--- What you have to do ---
Only the pictures should be dropped; every line of the data must come back exactly as written.

--- Data shown ---
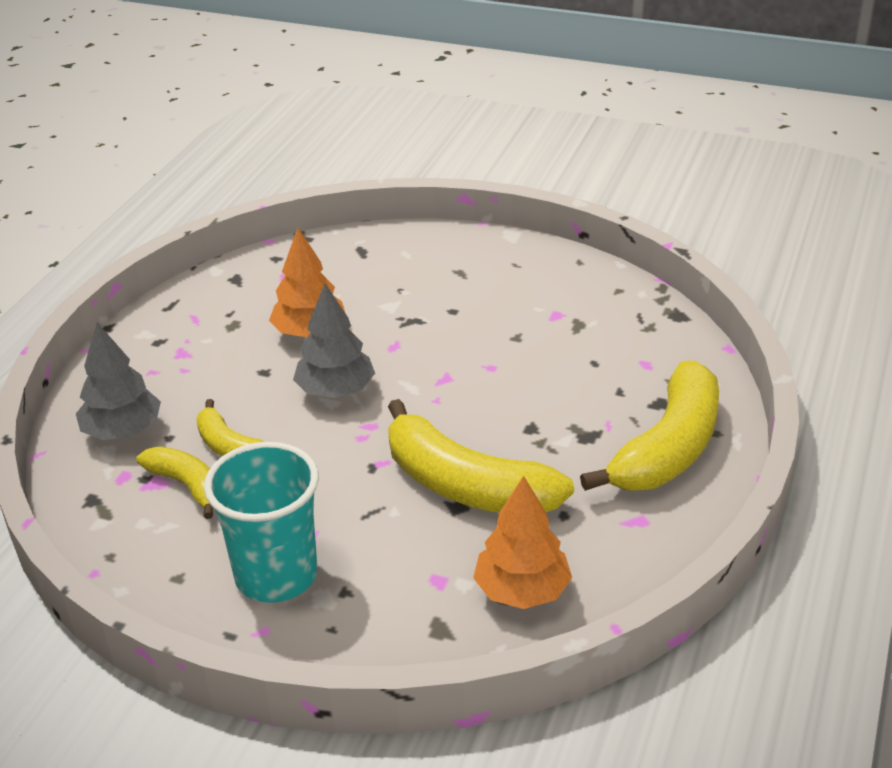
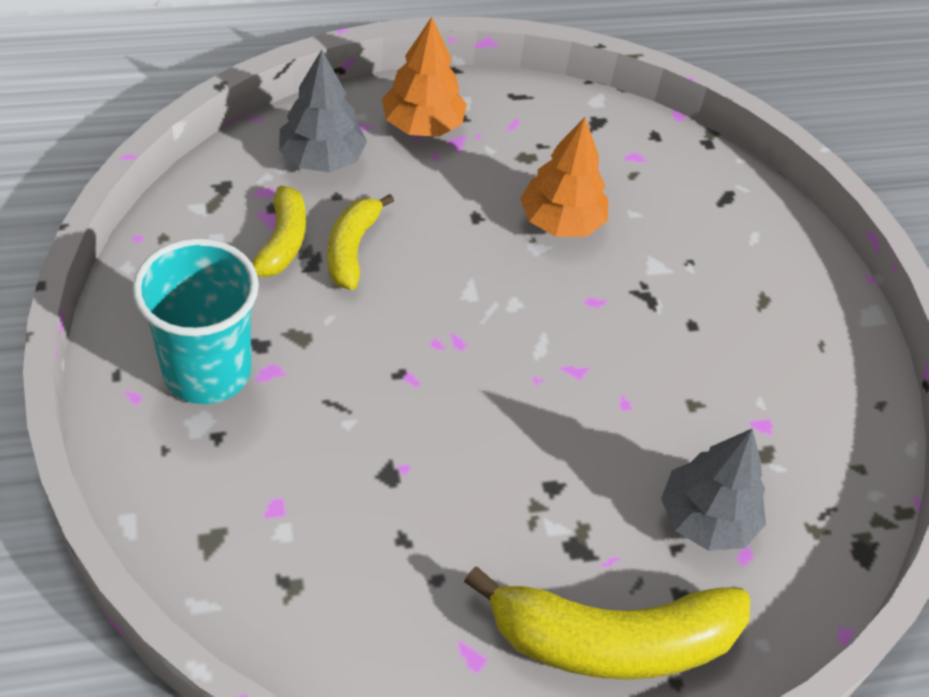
camera: 50 degrees right, 15 degrees up
(335, 391) = (489, 287): grey tree -> grey tree (706, 518)
(466, 485) = (423, 468): yellow banana -> none
(522, 591) = (301, 590): orange tree -> orange tree (422, 125)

--- Response to the exercise ---
camera: 50 degrees right, 15 degrees up
(335, 391) = (489, 287): grey tree -> grey tree (706, 518)
(466, 485) = (423, 468): yellow banana -> none
(522, 591) = (301, 590): orange tree -> orange tree (422, 125)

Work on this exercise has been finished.